- RECORDS PROVIDED
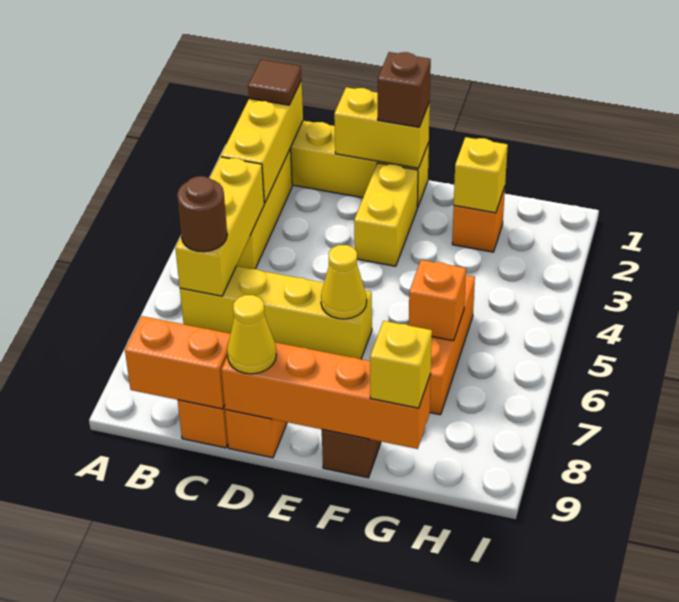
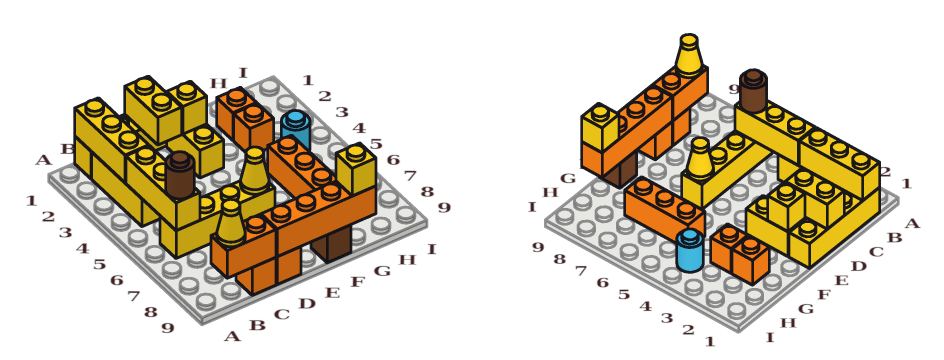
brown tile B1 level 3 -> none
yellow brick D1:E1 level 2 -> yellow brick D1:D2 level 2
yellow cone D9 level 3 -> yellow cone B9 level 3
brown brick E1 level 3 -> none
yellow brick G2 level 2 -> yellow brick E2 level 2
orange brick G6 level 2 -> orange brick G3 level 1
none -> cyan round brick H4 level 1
...
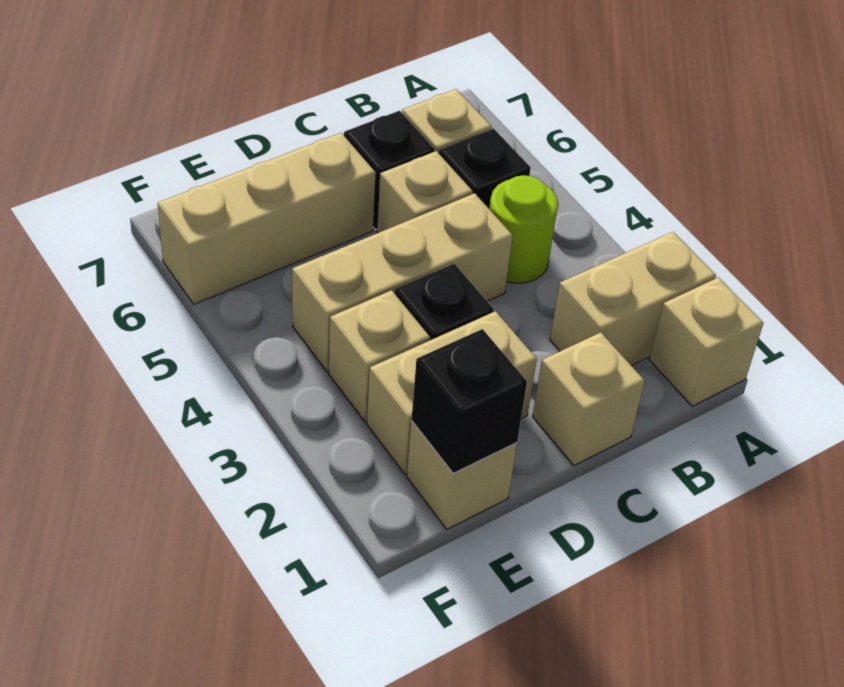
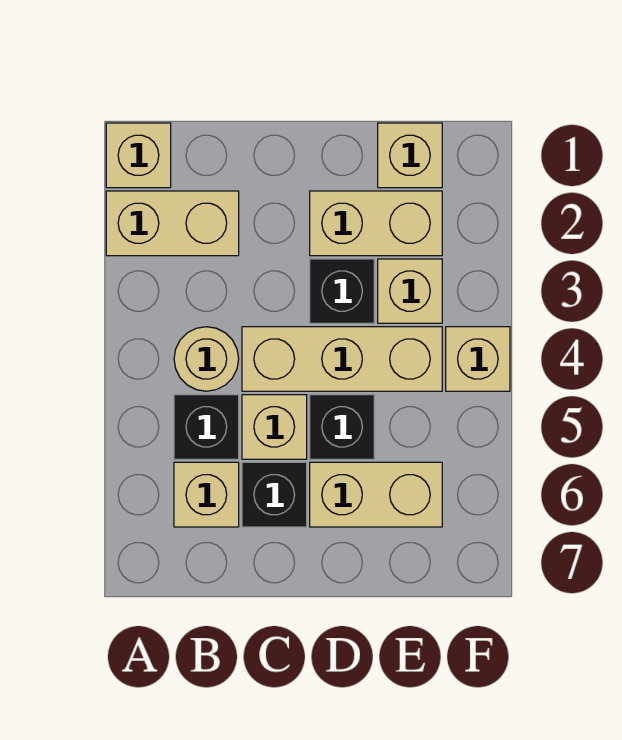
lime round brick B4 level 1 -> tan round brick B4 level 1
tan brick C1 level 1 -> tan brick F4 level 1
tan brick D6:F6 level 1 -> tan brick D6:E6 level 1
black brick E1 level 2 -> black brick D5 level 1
--
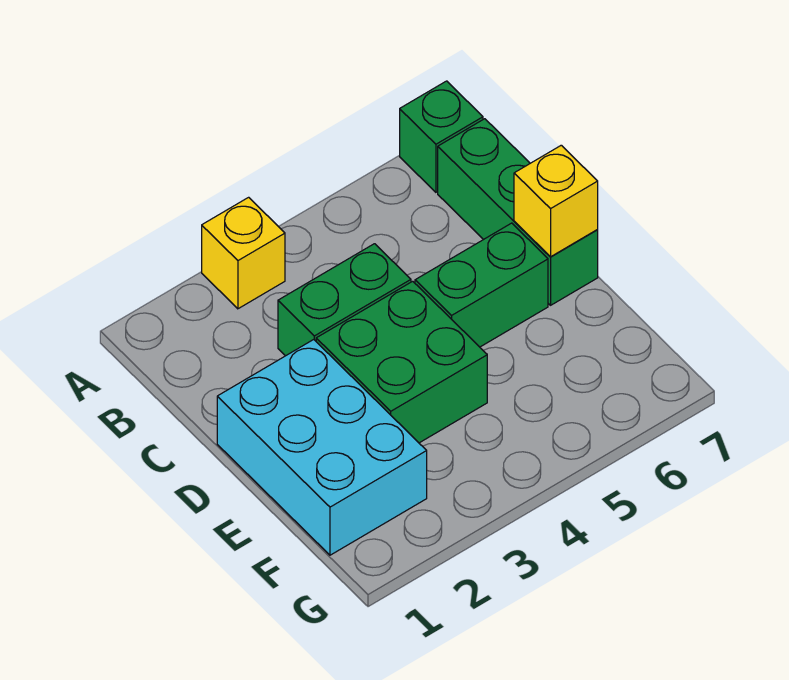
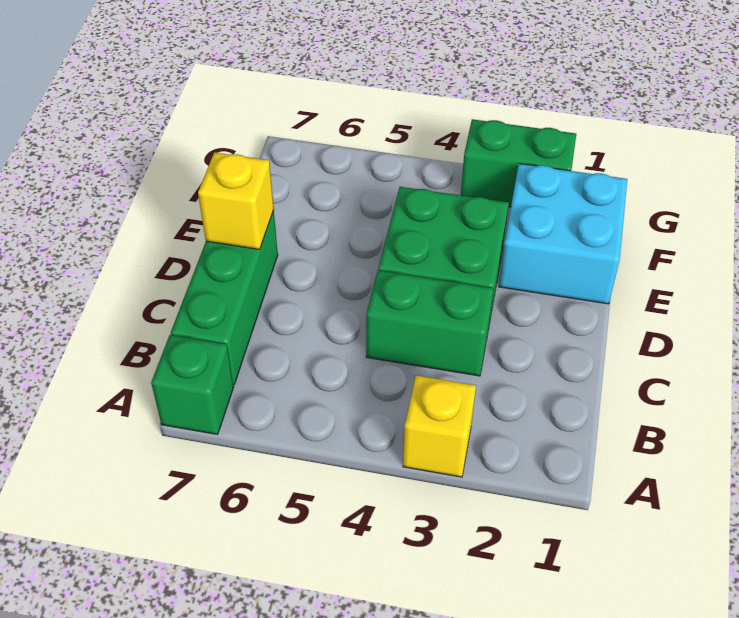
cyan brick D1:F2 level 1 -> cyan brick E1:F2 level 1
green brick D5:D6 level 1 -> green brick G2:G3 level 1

- WHAT YOU SHOULD DO
Every line above from the line with "brown brick E1 level 3 -> none" to the line with "none -> cyan round brick H4 level 1", inclusive, must be returned exactly; no other line belongs in the reply.

- EXERCISE OUTPUT
brown brick E1 level 3 -> none
yellow brick G2 level 2 -> yellow brick E2 level 2
orange brick G6 level 2 -> orange brick G3 level 1
none -> cyan round brick H4 level 1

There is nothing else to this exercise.